Records provided Start Marker

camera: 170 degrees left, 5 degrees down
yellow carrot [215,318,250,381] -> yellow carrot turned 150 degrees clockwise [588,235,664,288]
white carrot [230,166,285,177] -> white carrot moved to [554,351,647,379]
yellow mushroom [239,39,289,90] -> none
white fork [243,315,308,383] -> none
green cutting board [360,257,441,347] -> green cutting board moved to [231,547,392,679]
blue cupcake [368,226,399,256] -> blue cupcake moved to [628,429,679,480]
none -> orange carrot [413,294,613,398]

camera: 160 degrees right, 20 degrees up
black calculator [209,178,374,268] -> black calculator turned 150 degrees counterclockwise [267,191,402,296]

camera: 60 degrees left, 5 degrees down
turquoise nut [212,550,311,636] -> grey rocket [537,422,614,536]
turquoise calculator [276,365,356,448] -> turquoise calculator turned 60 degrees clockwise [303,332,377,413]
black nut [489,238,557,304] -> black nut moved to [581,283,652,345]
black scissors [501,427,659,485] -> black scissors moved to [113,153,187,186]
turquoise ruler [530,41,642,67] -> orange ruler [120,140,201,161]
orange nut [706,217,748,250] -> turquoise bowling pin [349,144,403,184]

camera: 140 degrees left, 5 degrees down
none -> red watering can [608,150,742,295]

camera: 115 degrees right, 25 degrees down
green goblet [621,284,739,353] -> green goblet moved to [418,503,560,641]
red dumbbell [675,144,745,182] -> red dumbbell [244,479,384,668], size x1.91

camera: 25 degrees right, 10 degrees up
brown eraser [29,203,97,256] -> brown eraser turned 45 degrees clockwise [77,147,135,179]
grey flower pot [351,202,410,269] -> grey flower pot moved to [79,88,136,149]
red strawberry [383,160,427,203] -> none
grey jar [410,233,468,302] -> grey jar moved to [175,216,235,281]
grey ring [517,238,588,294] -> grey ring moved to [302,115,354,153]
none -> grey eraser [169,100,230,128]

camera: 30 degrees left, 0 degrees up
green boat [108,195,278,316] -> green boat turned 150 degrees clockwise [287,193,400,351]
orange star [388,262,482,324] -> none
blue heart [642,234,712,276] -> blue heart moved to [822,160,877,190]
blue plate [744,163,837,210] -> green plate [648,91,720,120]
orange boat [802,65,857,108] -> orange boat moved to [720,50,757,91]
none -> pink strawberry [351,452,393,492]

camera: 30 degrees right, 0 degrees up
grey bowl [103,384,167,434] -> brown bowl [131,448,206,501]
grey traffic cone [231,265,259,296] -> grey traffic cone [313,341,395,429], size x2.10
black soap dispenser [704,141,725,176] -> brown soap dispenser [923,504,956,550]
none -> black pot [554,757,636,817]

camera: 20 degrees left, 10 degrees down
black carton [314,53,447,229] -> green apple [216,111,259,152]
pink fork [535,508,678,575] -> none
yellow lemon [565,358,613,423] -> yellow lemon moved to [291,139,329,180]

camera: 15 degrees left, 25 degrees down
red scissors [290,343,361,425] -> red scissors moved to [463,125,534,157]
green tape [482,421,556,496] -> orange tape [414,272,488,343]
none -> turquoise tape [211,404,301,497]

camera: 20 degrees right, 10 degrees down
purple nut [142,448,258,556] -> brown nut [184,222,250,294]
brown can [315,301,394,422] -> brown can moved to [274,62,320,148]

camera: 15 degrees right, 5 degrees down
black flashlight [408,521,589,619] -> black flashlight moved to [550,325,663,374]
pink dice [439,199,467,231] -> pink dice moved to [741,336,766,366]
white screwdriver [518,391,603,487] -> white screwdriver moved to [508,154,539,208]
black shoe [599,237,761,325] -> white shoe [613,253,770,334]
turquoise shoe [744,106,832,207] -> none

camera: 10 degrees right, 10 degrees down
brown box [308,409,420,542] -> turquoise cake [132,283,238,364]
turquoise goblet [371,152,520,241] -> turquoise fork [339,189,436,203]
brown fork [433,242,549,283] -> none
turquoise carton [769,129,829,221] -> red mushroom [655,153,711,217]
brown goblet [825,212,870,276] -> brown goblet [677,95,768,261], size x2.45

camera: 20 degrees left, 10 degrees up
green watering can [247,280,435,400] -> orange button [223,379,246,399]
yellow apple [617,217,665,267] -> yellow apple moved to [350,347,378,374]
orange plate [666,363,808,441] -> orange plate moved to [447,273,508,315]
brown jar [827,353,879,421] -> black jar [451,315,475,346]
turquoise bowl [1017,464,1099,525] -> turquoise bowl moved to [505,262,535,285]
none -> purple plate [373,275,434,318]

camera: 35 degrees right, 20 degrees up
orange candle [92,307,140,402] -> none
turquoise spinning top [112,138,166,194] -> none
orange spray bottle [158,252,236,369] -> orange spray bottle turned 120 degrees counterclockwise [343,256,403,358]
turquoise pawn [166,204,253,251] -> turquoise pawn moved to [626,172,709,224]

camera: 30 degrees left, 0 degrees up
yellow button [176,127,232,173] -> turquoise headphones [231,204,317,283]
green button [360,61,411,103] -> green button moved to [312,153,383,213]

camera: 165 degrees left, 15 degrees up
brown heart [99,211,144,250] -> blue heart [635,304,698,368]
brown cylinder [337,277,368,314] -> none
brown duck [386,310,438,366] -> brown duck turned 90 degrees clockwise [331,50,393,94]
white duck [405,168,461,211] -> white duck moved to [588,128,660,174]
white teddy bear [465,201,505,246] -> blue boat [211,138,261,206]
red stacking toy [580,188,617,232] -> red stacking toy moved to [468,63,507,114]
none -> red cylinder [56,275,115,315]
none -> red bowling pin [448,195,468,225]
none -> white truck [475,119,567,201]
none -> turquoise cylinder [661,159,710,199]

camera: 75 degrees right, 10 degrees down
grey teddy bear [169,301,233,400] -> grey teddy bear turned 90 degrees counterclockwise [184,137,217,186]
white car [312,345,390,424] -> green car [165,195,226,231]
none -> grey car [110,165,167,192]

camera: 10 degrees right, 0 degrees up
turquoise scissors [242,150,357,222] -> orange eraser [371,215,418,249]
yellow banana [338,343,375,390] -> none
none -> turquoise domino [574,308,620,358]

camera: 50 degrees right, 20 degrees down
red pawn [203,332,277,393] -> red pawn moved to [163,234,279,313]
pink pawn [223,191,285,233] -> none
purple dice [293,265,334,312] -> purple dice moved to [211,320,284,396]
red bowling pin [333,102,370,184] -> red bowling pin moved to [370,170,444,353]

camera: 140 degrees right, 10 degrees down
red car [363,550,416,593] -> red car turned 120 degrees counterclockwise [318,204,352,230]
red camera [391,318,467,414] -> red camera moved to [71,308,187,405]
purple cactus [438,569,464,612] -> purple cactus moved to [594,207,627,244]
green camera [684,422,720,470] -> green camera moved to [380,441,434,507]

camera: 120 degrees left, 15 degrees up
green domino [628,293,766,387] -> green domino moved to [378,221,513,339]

Records provided End Marker

> _What needs to be done_:
Return only the stretch of the material above from the line holding "yellow apple [617,217,665,267]" through the line holding "white car [312,345,390,424]", copied exactly.

> _Task result_:
yellow apple [617,217,665,267] -> yellow apple moved to [350,347,378,374]
orange plate [666,363,808,441] -> orange plate moved to [447,273,508,315]
brown jar [827,353,879,421] -> black jar [451,315,475,346]
turquoise bowl [1017,464,1099,525] -> turquoise bowl moved to [505,262,535,285]
none -> purple plate [373,275,434,318]

camera: 35 degrees right, 20 degrees up
orange candle [92,307,140,402] -> none
turquoise spinning top [112,138,166,194] -> none
orange spray bottle [158,252,236,369] -> orange spray bottle turned 120 degrees counterclockwise [343,256,403,358]
turquoise pawn [166,204,253,251] -> turquoise pawn moved to [626,172,709,224]

camera: 30 degrees left, 0 degrees up
yellow button [176,127,232,173] -> turquoise headphones [231,204,317,283]
green button [360,61,411,103] -> green button moved to [312,153,383,213]

camera: 165 degrees left, 15 degrees up
brown heart [99,211,144,250] -> blue heart [635,304,698,368]
brown cylinder [337,277,368,314] -> none
brown duck [386,310,438,366] -> brown duck turned 90 degrees clockwise [331,50,393,94]
white duck [405,168,461,211] -> white duck moved to [588,128,660,174]
white teddy bear [465,201,505,246] -> blue boat [211,138,261,206]
red stacking toy [580,188,617,232] -> red stacking toy moved to [468,63,507,114]
none -> red cylinder [56,275,115,315]
none -> red bowling pin [448,195,468,225]
none -> white truck [475,119,567,201]
none -> turquoise cylinder [661,159,710,199]

camera: 75 degrees right, 10 degrees down
grey teddy bear [169,301,233,400] -> grey teddy bear turned 90 degrees counterclockwise [184,137,217,186]
white car [312,345,390,424] -> green car [165,195,226,231]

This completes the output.